═══ RECORD EXCERPTS

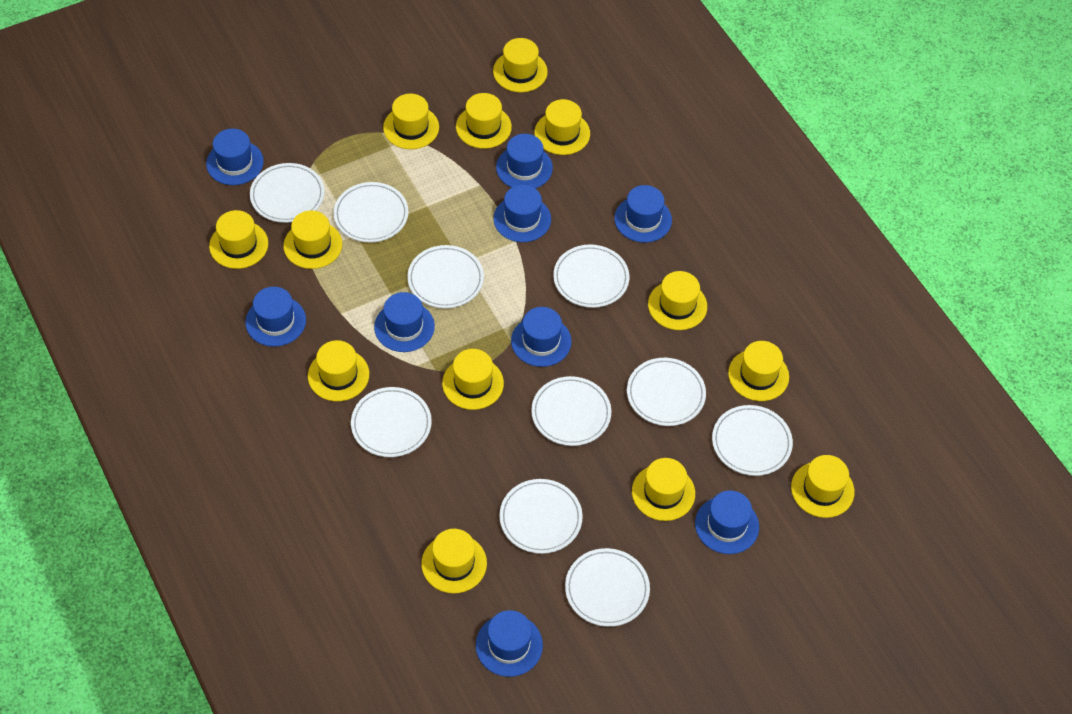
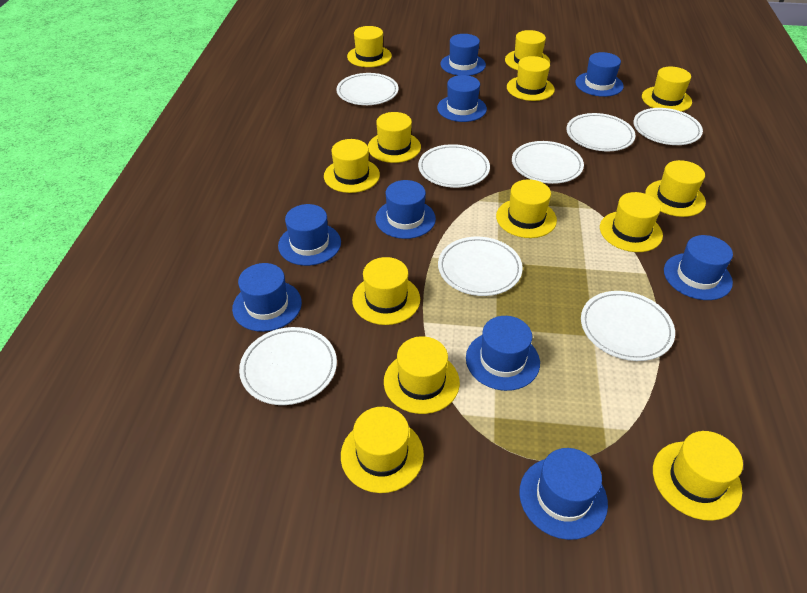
white plate: 10 -> 8

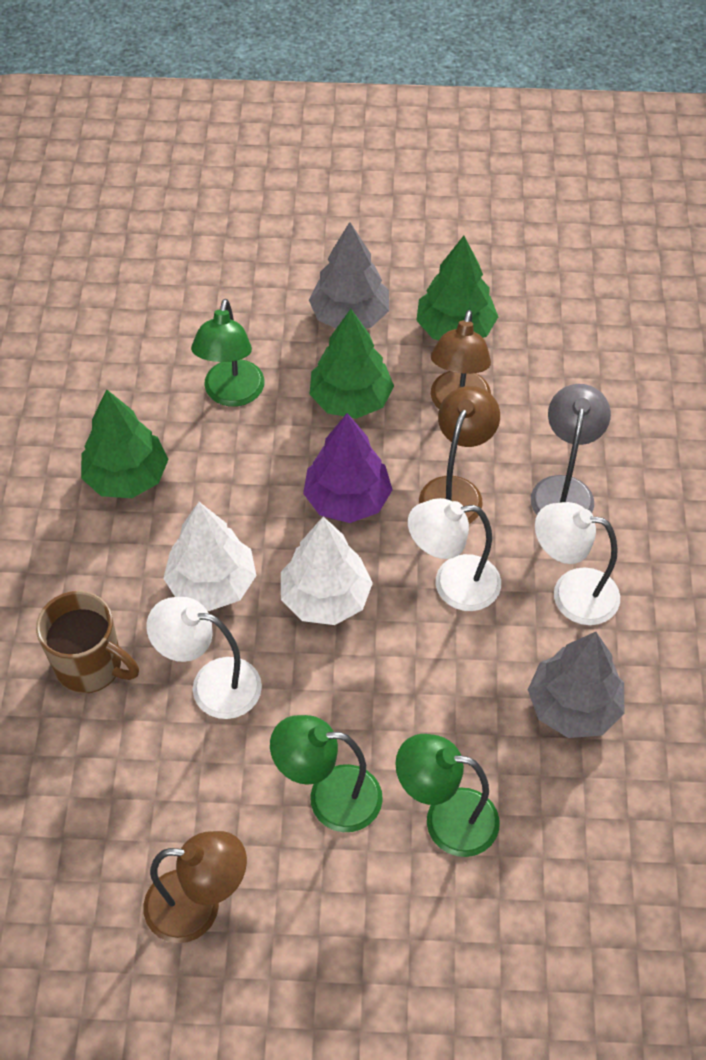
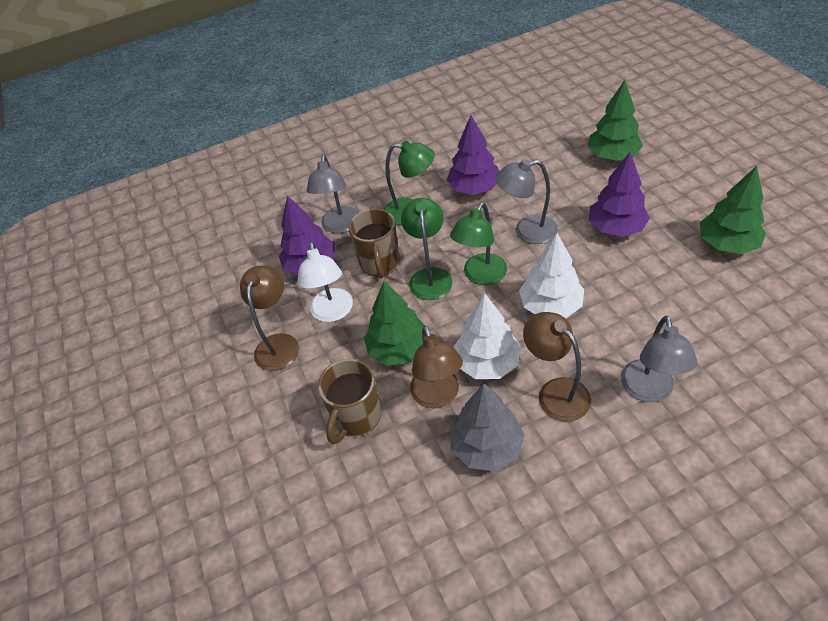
brown mug: 1 -> 2
grey lamp: 1 -> 3
grey tree: 2 -> 1
purple tree: 1 -> 3
white lamp: 3 -> 1

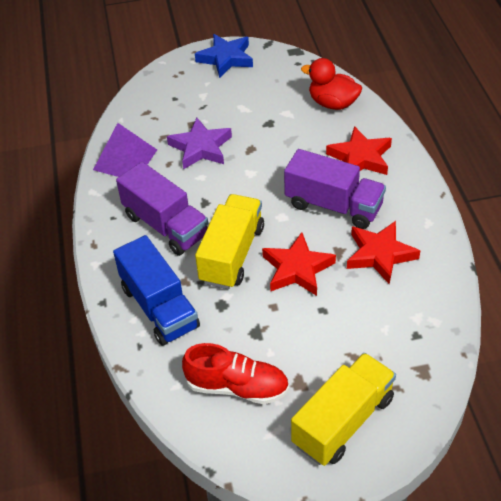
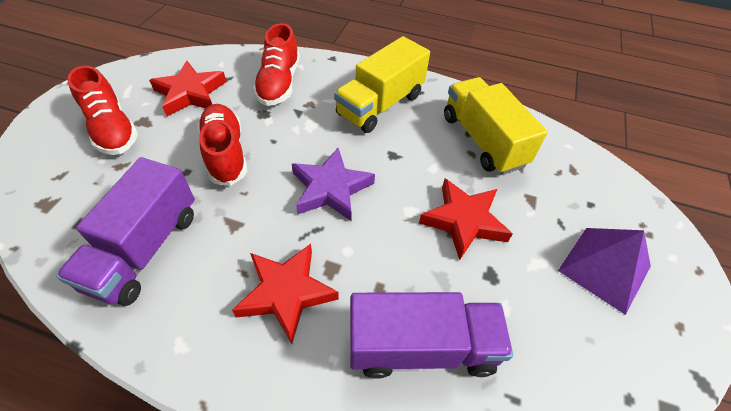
blue star: 1 -> 0
blue truck: 1 -> 0
red duck: 1 -> 0
red shoe: 1 -> 3

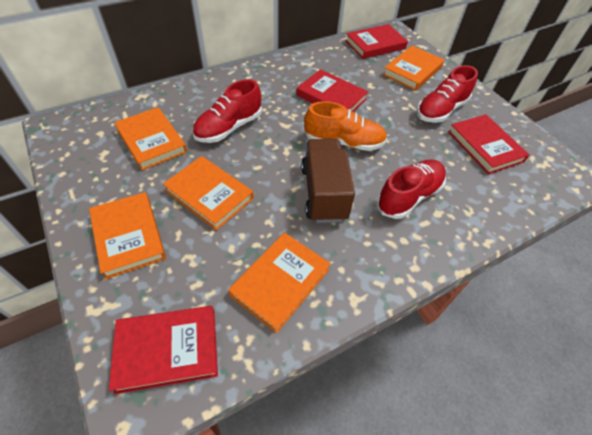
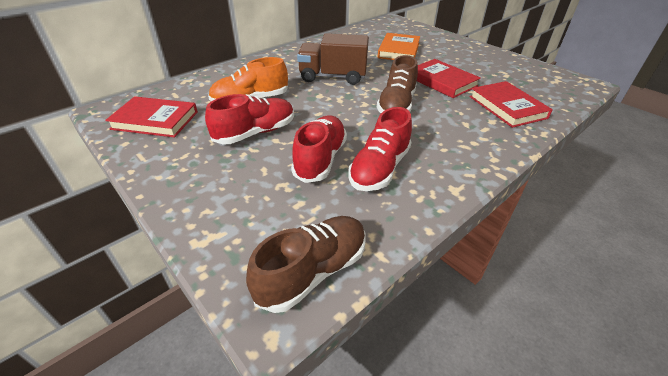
brown shoe: 0 -> 2
orange book: 5 -> 1
red book: 4 -> 3

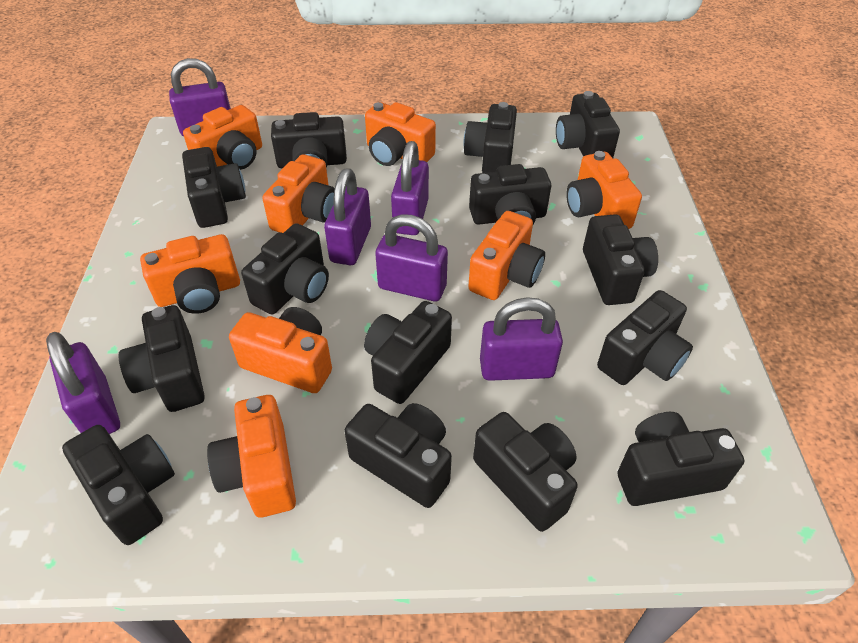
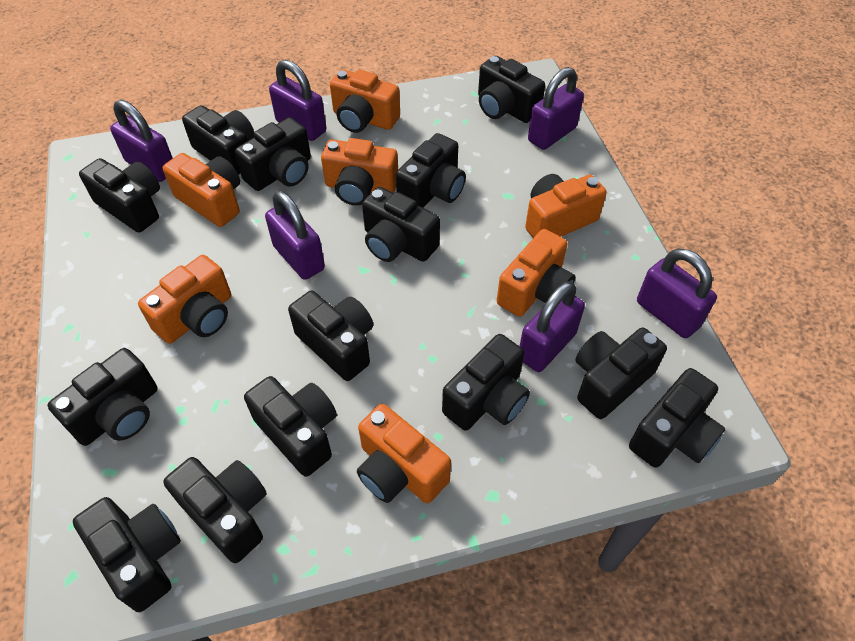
orange camera: 8 -> 7

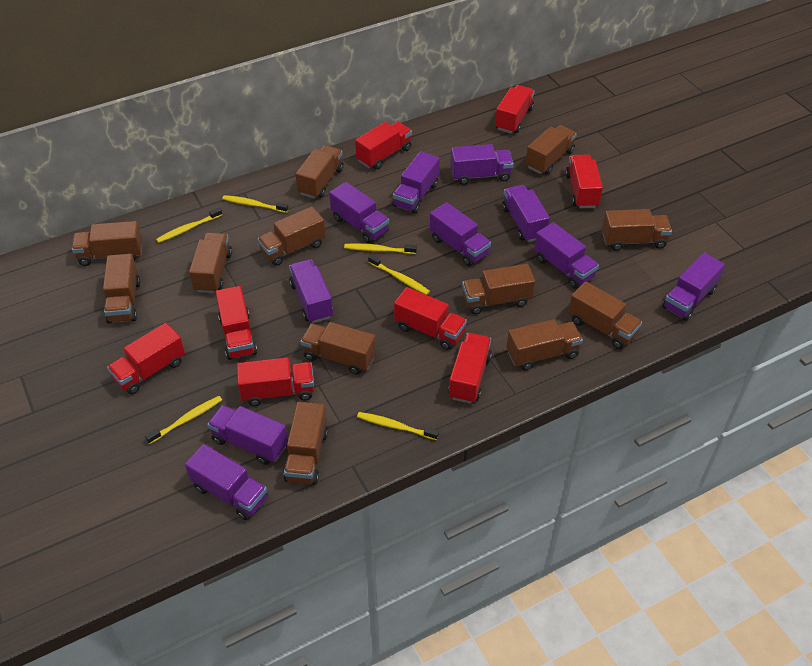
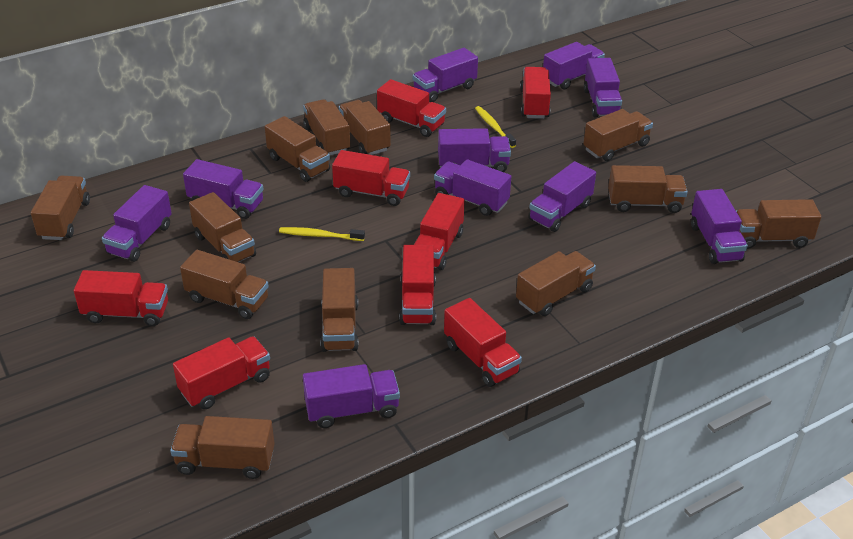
yellow toothbrush: 6 -> 2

══════

> [WORK INSTRUCTION]:
Please output the records above exactly, without the pictures.

> [RESULT BELOW]:
white plate: 10 -> 8

brown mug: 1 -> 2
grey lamp: 1 -> 3
grey tree: 2 -> 1
purple tree: 1 -> 3
white lamp: 3 -> 1

blue star: 1 -> 0
blue truck: 1 -> 0
red duck: 1 -> 0
red shoe: 1 -> 3

brown shoe: 0 -> 2
orange book: 5 -> 1
red book: 4 -> 3

orange camera: 8 -> 7

yellow toothbrush: 6 -> 2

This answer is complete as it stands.